### [DATA FOR THE TASK]
====

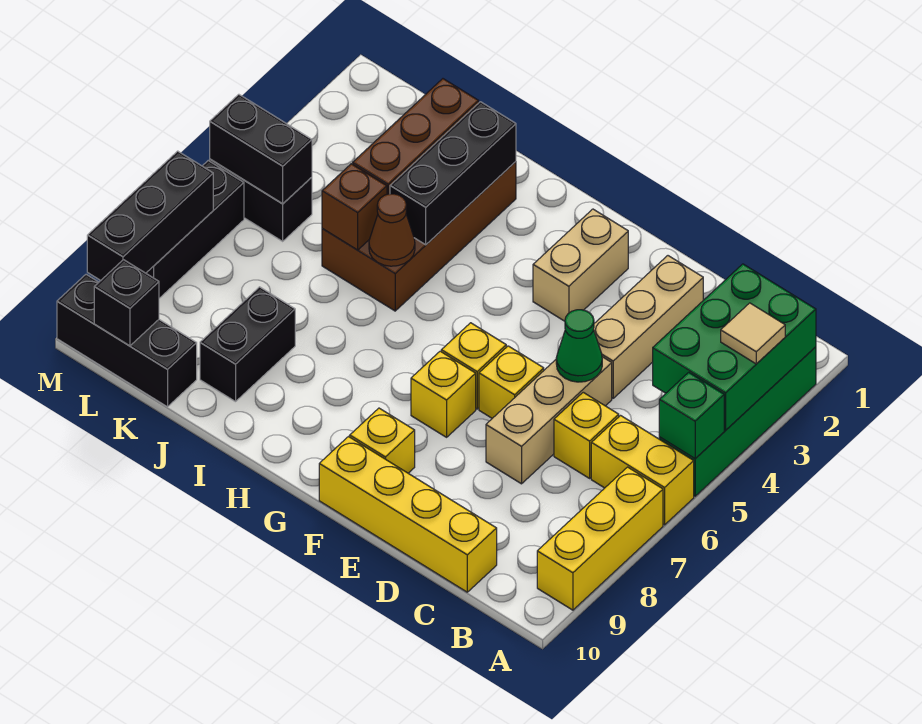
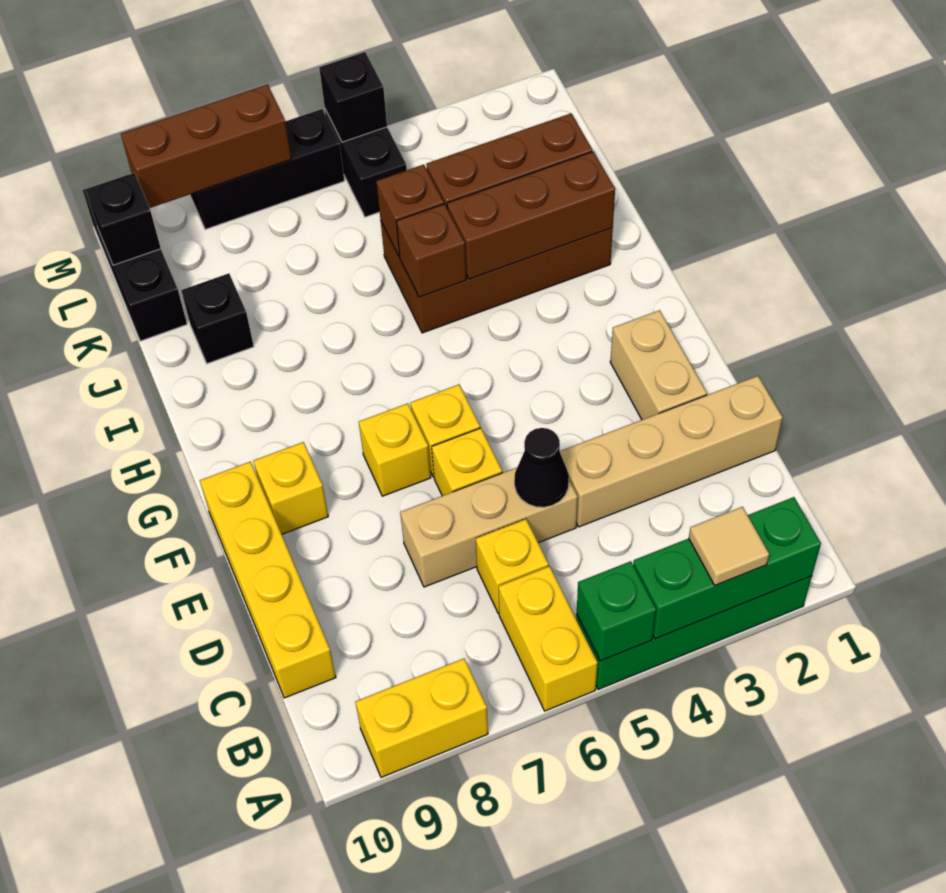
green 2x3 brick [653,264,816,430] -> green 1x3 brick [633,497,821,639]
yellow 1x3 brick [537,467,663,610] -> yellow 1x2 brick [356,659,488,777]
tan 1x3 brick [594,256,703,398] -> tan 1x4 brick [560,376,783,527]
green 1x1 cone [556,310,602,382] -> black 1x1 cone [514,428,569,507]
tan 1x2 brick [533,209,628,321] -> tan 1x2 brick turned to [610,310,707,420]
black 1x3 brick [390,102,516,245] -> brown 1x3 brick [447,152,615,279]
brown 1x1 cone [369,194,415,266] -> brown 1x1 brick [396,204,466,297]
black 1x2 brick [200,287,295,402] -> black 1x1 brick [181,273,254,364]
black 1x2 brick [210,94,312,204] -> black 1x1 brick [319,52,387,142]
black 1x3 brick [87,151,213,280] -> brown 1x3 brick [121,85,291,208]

====

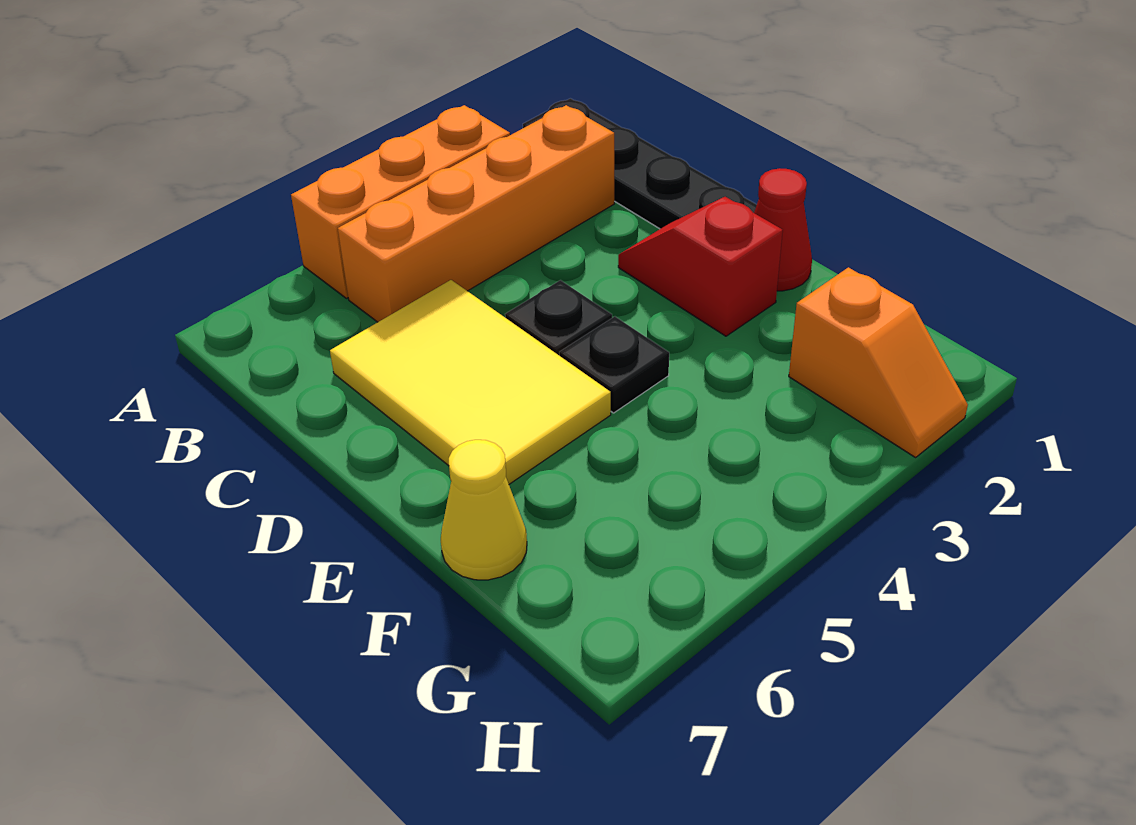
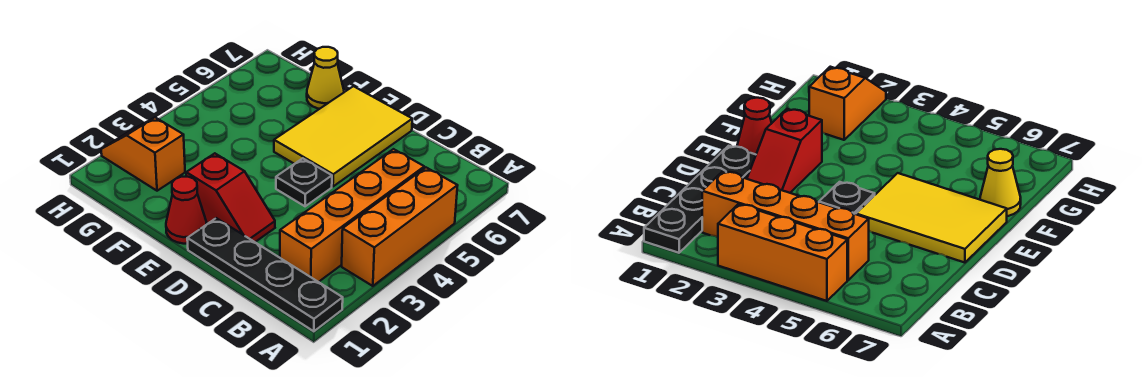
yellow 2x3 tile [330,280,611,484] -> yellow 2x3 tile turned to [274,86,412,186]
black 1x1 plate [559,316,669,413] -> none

====

### [THE TASK]
Scan the records above for the string "black", then select every line that holds it.

### [RESULT]
green 1x1 cone [556,310,602,382] -> black 1x1 cone [514,428,569,507]
black 1x3 brick [390,102,516,245] -> brown 1x3 brick [447,152,615,279]
black 1x2 brick [200,287,295,402] -> black 1x1 brick [181,273,254,364]
black 1x2 brick [210,94,312,204] -> black 1x1 brick [319,52,387,142]
black 1x3 brick [87,151,213,280] -> brown 1x3 brick [121,85,291,208]
black 1x1 plate [559,316,669,413] -> none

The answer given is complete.